→ **What is required**:
Copy the material that follows, switching every "closer" to "nearer" and keeping everything else the same. Don't include the pictures.

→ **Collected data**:
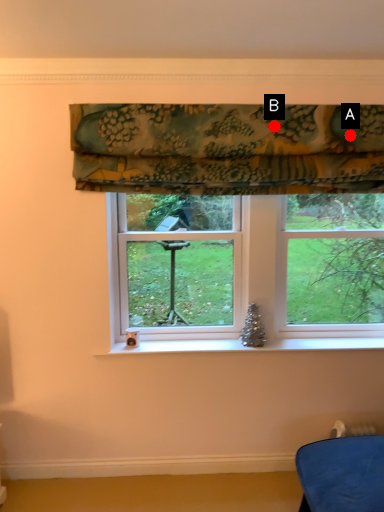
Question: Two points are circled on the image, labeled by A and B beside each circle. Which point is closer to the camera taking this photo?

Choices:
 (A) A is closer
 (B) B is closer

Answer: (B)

→ **Your solution**:
Question: Two points are circled on the image, labeled by A and B beside each circle. Which point is nearer to the camera taking this photo?

Choices:
 (A) A is nearer
 (B) B is nearer

Answer: (B)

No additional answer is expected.